__Task objective__: Would you reproduce each line below exactly, leaving every picture out?

__Listed entries__:
::::::

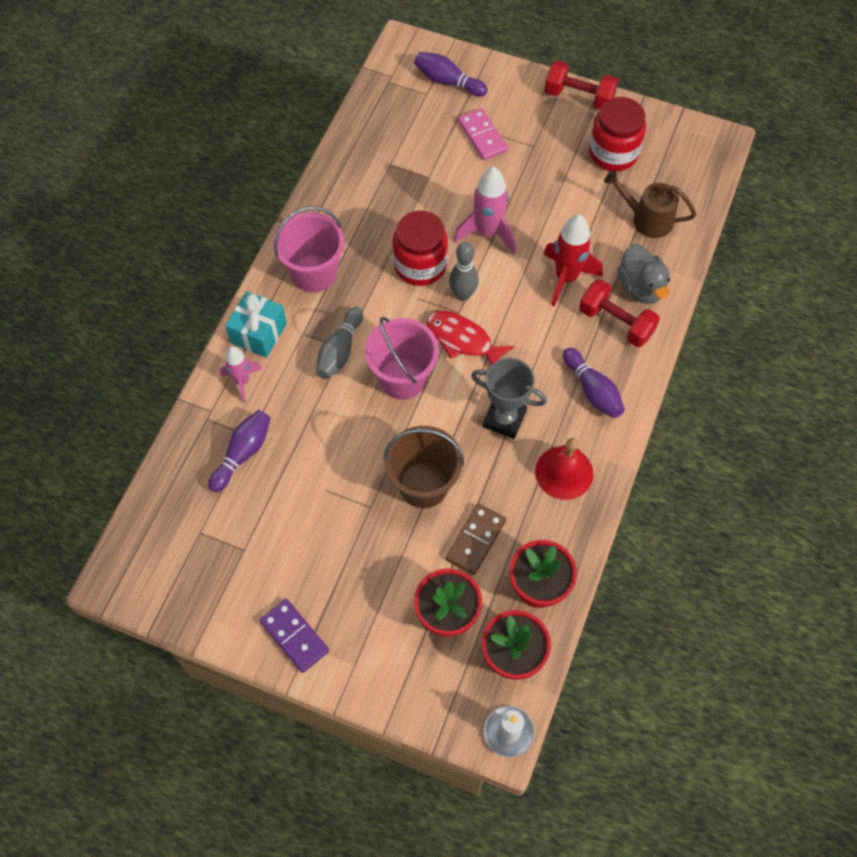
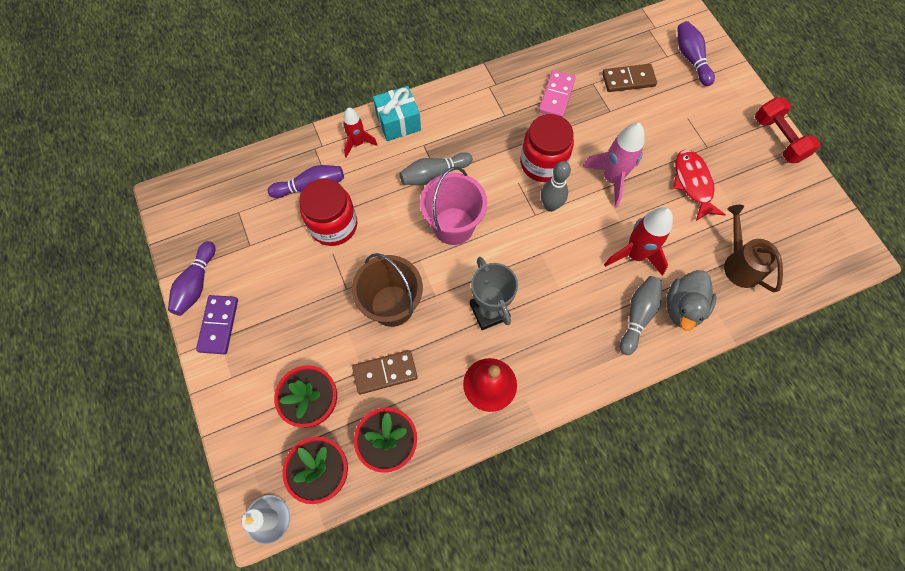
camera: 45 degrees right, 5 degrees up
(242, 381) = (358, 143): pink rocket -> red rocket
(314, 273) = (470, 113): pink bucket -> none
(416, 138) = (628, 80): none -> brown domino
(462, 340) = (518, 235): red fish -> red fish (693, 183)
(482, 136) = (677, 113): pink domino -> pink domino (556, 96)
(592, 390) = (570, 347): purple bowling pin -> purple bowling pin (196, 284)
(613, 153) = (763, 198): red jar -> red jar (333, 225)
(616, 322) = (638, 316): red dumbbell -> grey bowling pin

::::::

__Your response__:
camera: 45 degrees right, 5 degrees up
(242, 381) = (358, 143): pink rocket -> red rocket
(314, 273) = (470, 113): pink bucket -> none
(416, 138) = (628, 80): none -> brown domino
(462, 340) = (518, 235): red fish -> red fish (693, 183)
(482, 136) = (677, 113): pink domino -> pink domino (556, 96)
(592, 390) = (570, 347): purple bowling pin -> purple bowling pin (196, 284)
(613, 153) = (763, 198): red jar -> red jar (333, 225)
(616, 322) = (638, 316): red dumbbell -> grey bowling pin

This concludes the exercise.